[Items from a dataset]
....

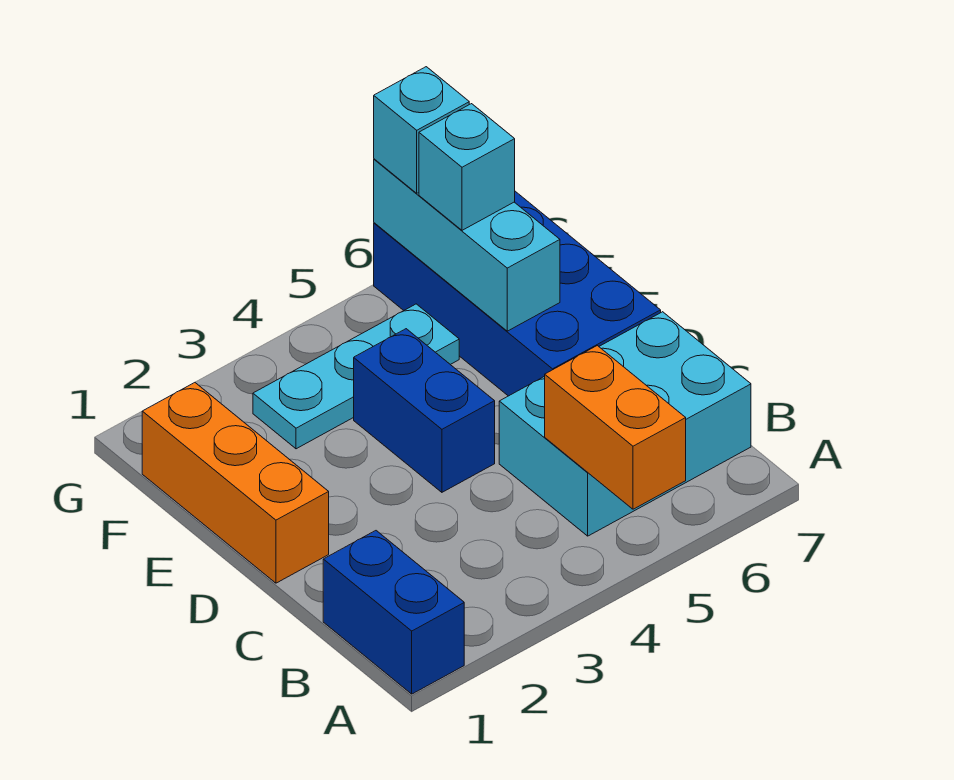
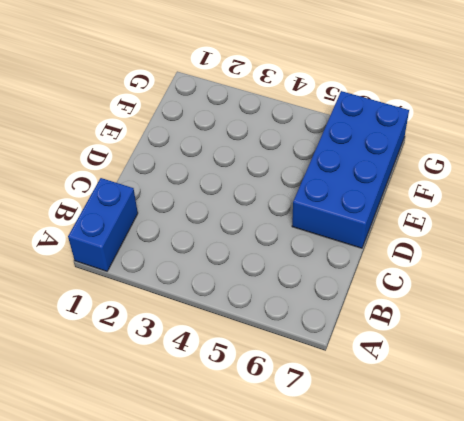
none -> cyan brick B5:C7 level 1
none -> orange brick D1:F1 level 1

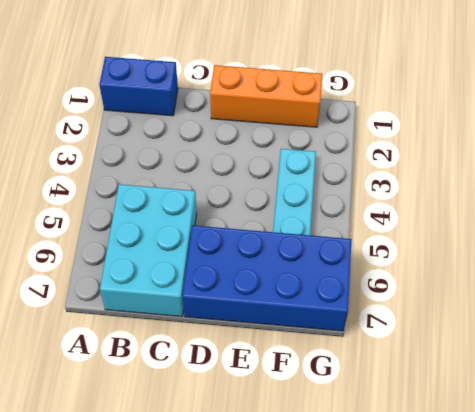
none -> blue brick D4:E4 level 1
none -> orange brick A5:B5 level 2

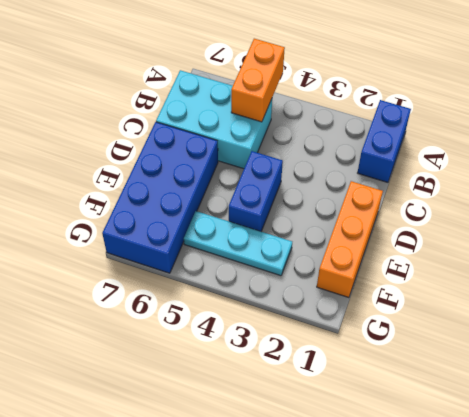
none -> cyan brick E6:G6 level 2
none -> cyan brick F6 level 3

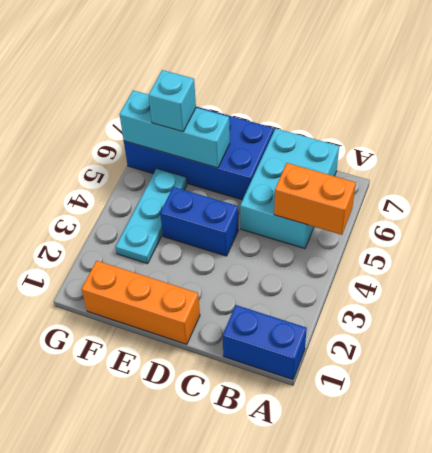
none -> cyan brick G6 level 3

....

• EXERCISE GOAL: For each line of the data that includes the word "cyan", return a copy of it.

• TASK SOLUTION:
none -> cyan brick B5:C7 level 1
none -> cyan brick E6:G6 level 2
none -> cyan brick F6 level 3
none -> cyan brick G6 level 3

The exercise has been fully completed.